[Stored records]

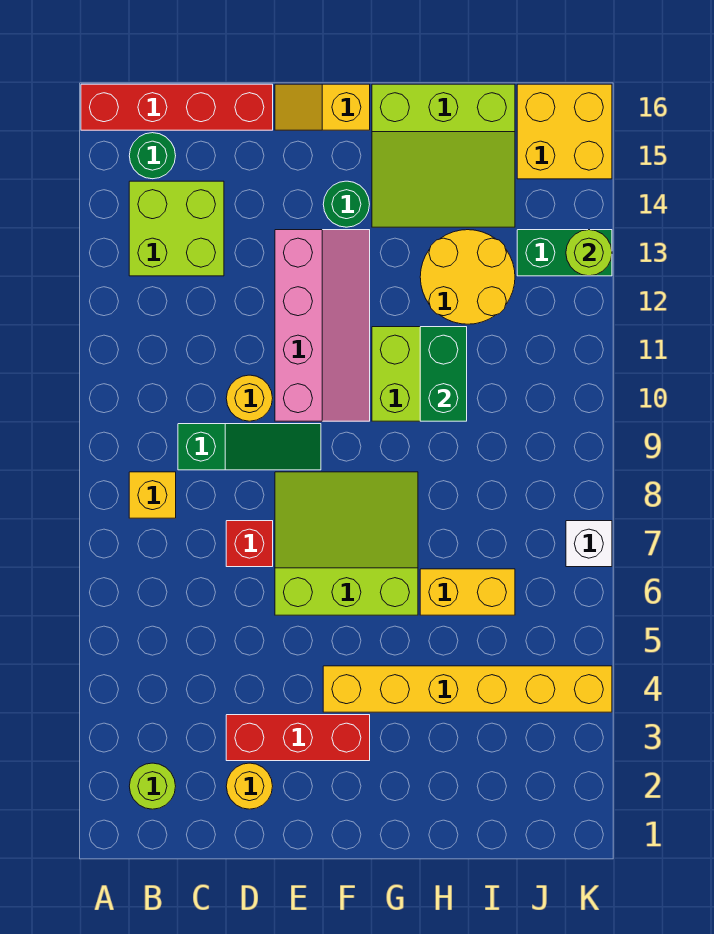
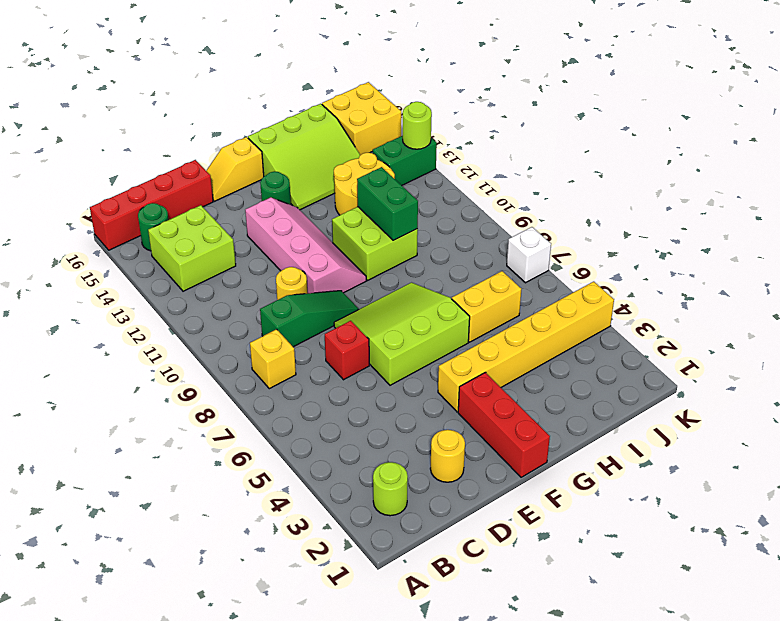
red 1x3 brick [226,715,370,761] -> red 1x3 brick turned to [458,372,550,477]

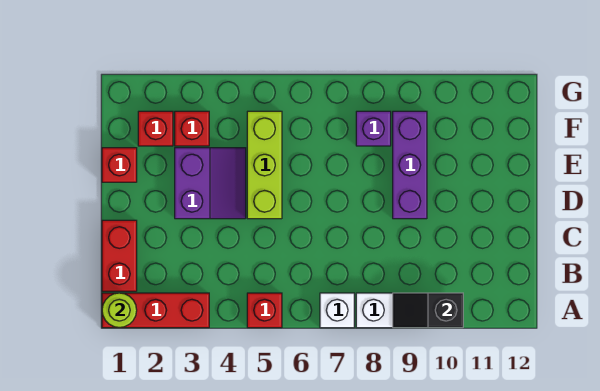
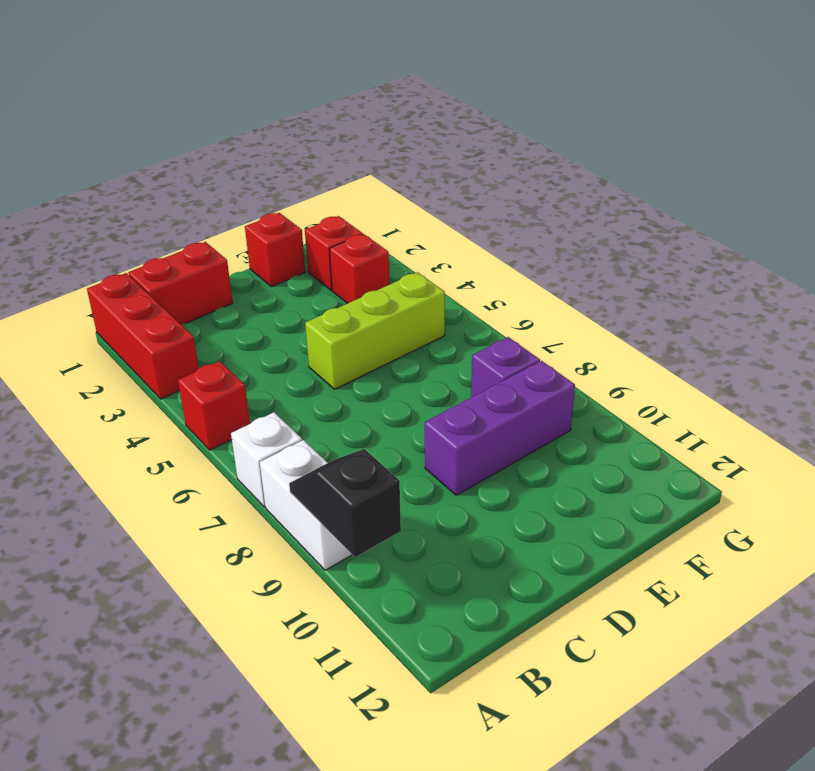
lime 1x1 round brick [102,293,137,328] -> none
purple 2x2 slope [175,148,246,219] -> none

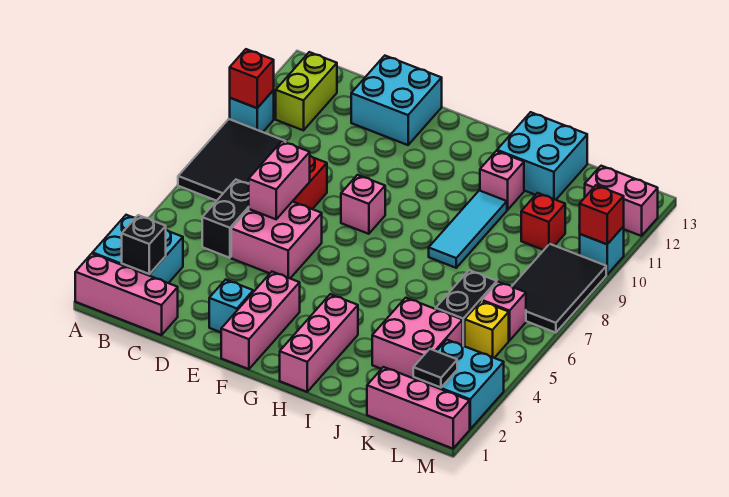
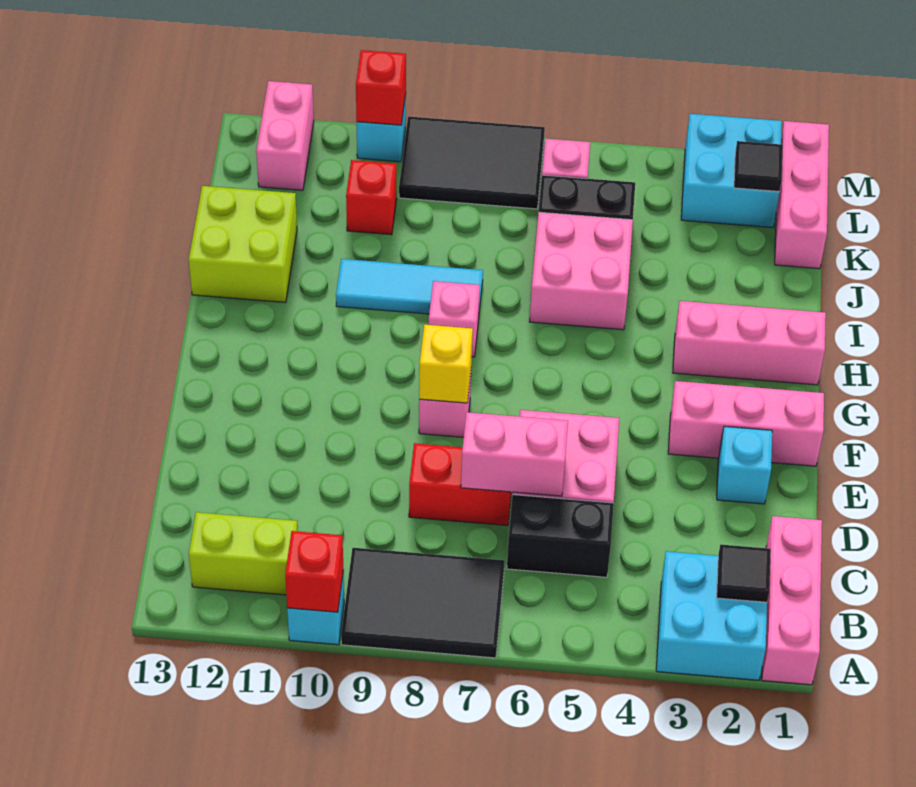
black 1x1 brick [122,215,166,274] -> black 1x1 tile [717,545,771,602]
cyan 2x2 brick [351,56,442,145] -> none
pink 1x1 brick [480,151,524,210] -> pink 1x1 brick moved to [429,281,480,357]
cyan 2x2 brick [497,112,587,200] -> lime 2x2 brick [189,186,297,302]
pink 2x2 brick [372,298,463,378] -> pink 2x2 brick moved to [529,212,633,330]
yellow 1x1 brick [465,301,509,358] -> yellow 1x1 brick moved to [419,325,473,403]

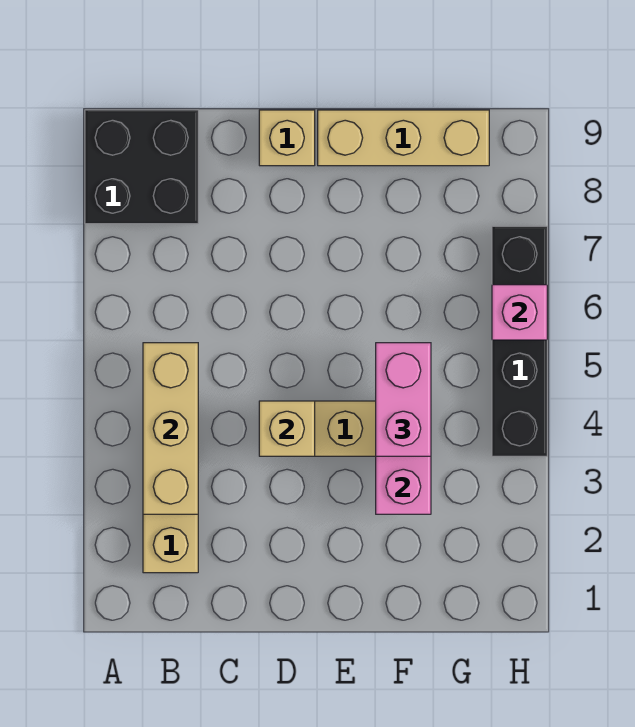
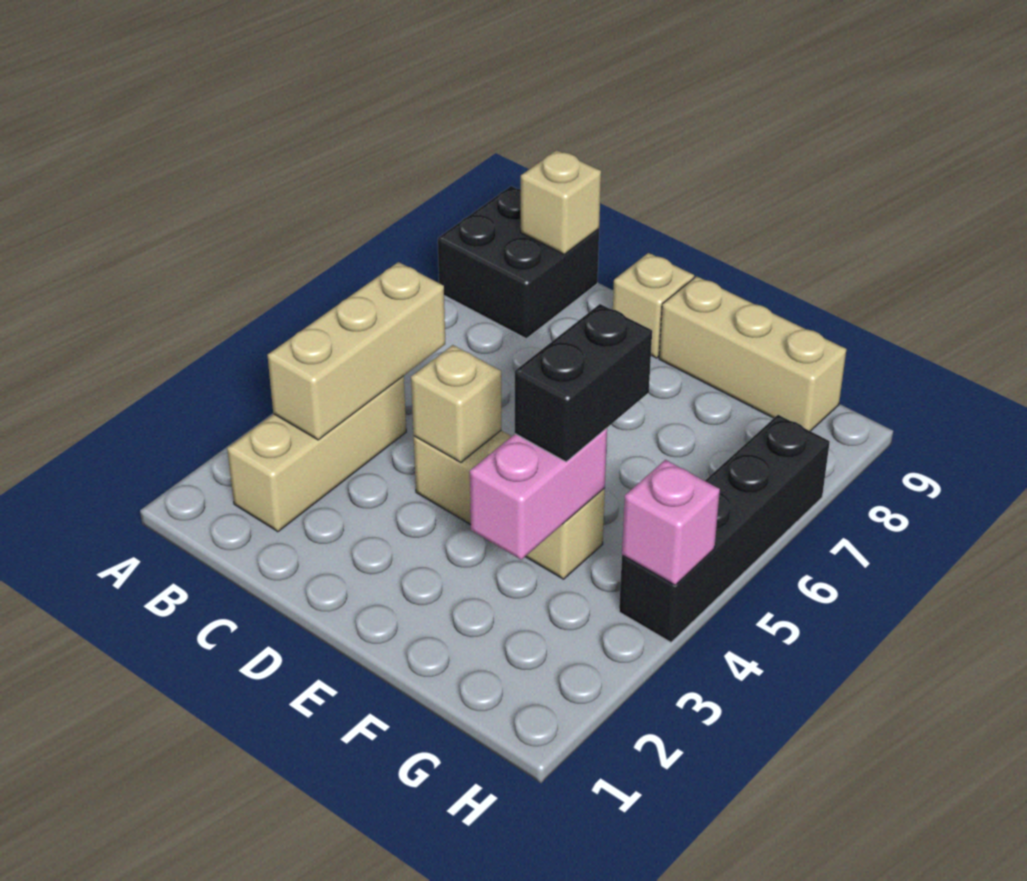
none -> tan 1x1 brick [521,150,601,254]
pink 1x2 brick [376,343,431,456] -> black 1x2 brick [515,304,652,462]
pink 1x1 brick [492,285,547,340] -> pink 1x1 brick moved to [622,460,720,585]

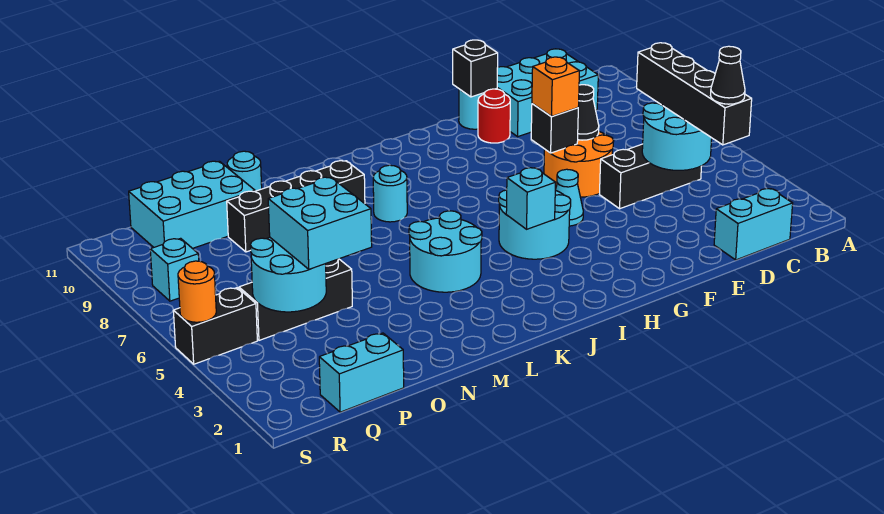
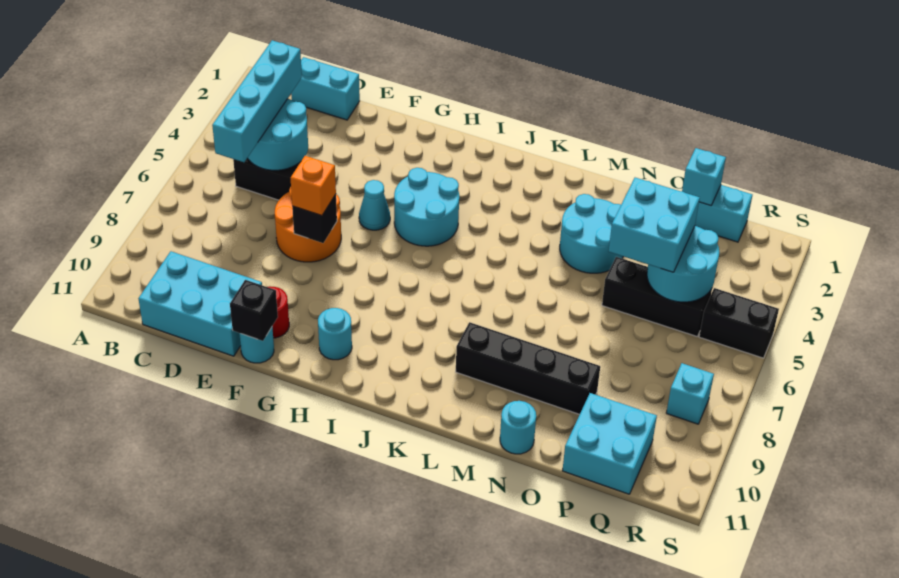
black 1x4 brick [637,43,752,145] -> cyan 1x4 brick [212,40,302,162]
black 1x1 cone [711,46,745,104] -> none
black 1x1 cone [578,85,599,140] -> none
cyan 1x1 brick [506,168,556,229] -> cyan 1x1 brick moved to [682,148,726,206]
cyan 2x2 round brick [409,211,482,292] -> cyan 2x2 round brick moved to [560,194,623,273]
cyan 1x1 round brick [373,165,407,222] -> cyan 1x1 round brick moved to [318,308,352,360]
cyan 2x3 brick [129,161,255,249] -> cyan 2x2 brick [562,393,657,494]
orange 1x1 round brick [178,261,216,322] -> none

What the task requires: Once you have read through the entries, say how many of their lines include the string "round" and give nothing but that number.

Output for this exercise: 4